■ Goal of the exercise ■
Please count the lines in the records below that contain the string "kern" and give only the number.

■ Records supplied ■

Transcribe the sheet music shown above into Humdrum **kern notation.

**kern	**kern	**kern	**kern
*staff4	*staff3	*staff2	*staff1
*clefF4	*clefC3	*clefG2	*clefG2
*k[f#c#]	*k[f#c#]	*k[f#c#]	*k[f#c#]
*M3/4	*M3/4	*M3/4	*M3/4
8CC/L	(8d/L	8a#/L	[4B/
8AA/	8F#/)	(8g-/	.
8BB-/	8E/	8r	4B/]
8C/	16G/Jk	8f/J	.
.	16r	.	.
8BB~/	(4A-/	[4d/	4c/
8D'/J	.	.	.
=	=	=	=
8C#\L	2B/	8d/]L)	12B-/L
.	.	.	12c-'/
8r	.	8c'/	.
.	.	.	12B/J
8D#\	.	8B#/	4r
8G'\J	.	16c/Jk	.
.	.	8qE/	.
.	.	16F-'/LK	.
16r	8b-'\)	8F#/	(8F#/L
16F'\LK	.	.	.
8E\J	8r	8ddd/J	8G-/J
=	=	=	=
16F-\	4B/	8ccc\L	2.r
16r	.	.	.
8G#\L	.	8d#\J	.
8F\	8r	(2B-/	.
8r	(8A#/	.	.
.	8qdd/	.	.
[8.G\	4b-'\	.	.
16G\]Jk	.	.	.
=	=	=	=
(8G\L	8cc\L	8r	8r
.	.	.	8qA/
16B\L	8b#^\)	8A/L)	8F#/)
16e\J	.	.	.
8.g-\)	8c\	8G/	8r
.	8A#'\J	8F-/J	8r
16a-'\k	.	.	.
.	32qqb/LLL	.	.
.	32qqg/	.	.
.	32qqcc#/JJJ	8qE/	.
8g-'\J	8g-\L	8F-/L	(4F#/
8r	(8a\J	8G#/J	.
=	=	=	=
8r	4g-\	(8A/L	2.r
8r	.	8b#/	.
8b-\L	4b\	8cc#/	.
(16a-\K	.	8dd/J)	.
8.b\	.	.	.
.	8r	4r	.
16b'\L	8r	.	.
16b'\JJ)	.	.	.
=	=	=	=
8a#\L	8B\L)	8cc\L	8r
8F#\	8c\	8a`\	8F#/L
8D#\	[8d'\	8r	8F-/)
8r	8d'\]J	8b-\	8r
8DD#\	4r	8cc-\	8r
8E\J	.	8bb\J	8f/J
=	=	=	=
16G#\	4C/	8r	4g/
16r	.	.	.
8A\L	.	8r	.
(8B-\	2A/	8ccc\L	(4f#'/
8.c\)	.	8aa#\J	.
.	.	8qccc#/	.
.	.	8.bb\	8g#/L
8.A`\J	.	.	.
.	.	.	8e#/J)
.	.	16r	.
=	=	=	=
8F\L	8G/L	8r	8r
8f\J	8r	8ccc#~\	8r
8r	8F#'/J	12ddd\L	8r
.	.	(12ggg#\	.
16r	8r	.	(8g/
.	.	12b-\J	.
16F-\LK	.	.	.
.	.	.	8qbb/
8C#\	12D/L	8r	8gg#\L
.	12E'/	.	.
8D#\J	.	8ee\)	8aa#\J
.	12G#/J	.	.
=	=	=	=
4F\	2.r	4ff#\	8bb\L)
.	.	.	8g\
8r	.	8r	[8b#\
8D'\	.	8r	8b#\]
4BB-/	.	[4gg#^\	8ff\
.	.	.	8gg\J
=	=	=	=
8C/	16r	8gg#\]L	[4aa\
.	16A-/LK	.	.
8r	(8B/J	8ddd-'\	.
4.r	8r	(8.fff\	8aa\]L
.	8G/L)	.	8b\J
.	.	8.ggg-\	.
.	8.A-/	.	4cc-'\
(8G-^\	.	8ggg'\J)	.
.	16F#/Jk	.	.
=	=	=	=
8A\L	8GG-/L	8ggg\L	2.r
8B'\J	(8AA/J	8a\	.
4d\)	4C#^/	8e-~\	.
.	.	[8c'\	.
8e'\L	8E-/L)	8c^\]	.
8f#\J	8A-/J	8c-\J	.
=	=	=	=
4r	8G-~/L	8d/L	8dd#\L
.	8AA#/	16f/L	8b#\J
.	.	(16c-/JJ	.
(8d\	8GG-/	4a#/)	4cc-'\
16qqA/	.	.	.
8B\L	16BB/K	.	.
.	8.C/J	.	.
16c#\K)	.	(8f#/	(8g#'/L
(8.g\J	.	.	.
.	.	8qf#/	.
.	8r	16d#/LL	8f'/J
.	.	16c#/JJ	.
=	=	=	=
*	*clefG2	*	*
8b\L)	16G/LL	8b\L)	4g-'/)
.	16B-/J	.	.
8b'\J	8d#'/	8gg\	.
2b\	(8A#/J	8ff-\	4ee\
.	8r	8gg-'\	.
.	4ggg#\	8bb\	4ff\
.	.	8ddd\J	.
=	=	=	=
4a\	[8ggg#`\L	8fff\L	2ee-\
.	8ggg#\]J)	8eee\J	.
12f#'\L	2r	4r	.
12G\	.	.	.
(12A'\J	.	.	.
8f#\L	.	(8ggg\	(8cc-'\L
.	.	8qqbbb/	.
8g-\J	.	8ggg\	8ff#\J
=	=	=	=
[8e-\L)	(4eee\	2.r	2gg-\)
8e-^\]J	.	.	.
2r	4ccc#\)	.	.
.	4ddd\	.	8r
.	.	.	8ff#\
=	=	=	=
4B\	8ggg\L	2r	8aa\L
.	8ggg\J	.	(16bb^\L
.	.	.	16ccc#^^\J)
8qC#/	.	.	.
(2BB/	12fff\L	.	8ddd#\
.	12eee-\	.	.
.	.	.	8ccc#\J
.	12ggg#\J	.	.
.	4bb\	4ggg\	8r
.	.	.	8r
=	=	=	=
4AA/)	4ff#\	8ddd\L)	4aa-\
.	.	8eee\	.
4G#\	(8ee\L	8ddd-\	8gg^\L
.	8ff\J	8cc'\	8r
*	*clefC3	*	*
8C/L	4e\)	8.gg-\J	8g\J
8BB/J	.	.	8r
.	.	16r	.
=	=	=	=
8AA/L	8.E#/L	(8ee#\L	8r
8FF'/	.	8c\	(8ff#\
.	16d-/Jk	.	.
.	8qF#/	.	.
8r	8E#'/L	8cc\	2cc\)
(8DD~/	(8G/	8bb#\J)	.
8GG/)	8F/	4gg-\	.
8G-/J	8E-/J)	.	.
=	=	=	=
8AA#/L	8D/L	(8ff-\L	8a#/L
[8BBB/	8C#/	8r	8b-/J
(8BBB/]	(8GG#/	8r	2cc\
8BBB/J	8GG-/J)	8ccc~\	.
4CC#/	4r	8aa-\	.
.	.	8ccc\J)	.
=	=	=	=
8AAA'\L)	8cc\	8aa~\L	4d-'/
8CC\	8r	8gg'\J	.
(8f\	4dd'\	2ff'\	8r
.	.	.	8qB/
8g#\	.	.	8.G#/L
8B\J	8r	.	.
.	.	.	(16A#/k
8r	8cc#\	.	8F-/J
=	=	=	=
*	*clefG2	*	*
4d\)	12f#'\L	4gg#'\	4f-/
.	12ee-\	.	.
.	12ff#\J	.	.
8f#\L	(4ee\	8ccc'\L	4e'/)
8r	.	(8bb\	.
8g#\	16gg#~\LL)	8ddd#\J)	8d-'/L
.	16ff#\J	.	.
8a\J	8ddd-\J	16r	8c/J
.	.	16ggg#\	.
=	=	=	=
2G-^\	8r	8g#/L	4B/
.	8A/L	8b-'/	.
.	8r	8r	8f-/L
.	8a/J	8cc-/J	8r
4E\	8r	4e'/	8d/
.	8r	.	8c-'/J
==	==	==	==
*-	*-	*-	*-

■ Solution ■
2